Exercise aim: If a record below holds a picture, drop the picture and copy everything else exactly.

The data:
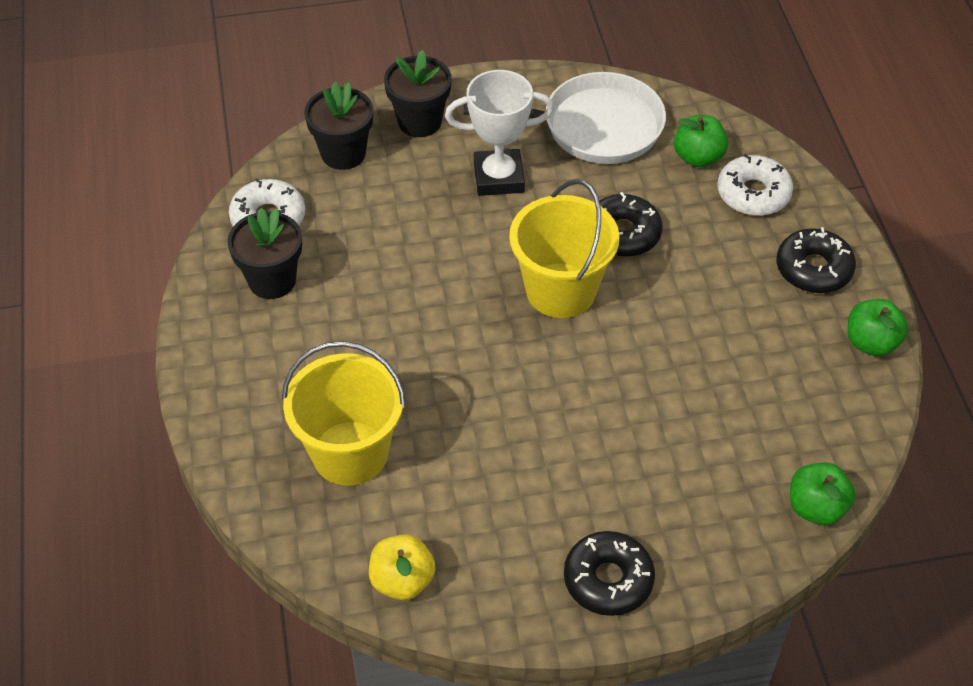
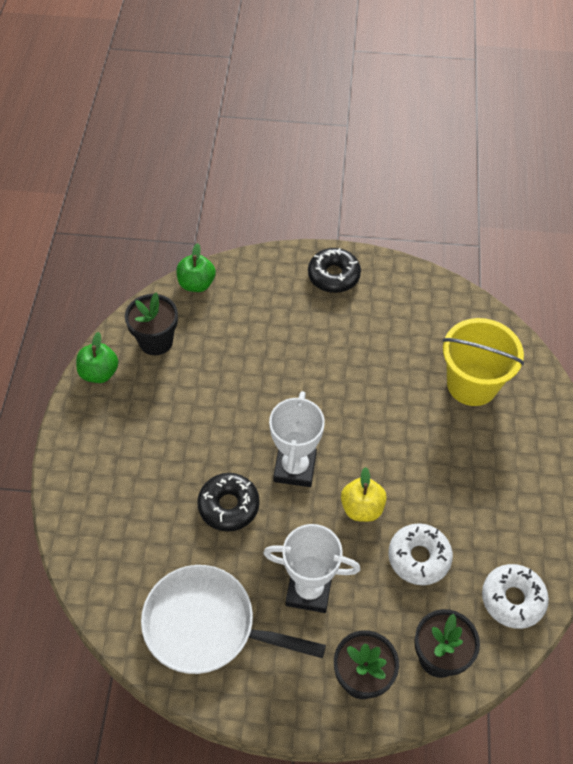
camera: 165 degrees left, 5 degrees up
(272, 280) = (514, 535): black flower pot -> black flower pot (156, 341)
(402, 581) = (452, 302): yellow apple -> yellow apple (362, 508)
(561, 290) = (295, 468): yellow bucket -> white trophy
(698, 157) = (134, 566): green apple -> none
(753, 194) = (109, 516): white donut -> white donut (419, 557)
(813, 269) = (103, 437): black donut -> none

Answer section:
camera: 165 degrees left, 5 degrees up
(272, 280) = (514, 535): black flower pot -> black flower pot (156, 341)
(402, 581) = (452, 302): yellow apple -> yellow apple (362, 508)
(561, 290) = (295, 468): yellow bucket -> white trophy
(698, 157) = (134, 566): green apple -> none
(753, 194) = (109, 516): white donut -> white donut (419, 557)
(813, 269) = (103, 437): black donut -> none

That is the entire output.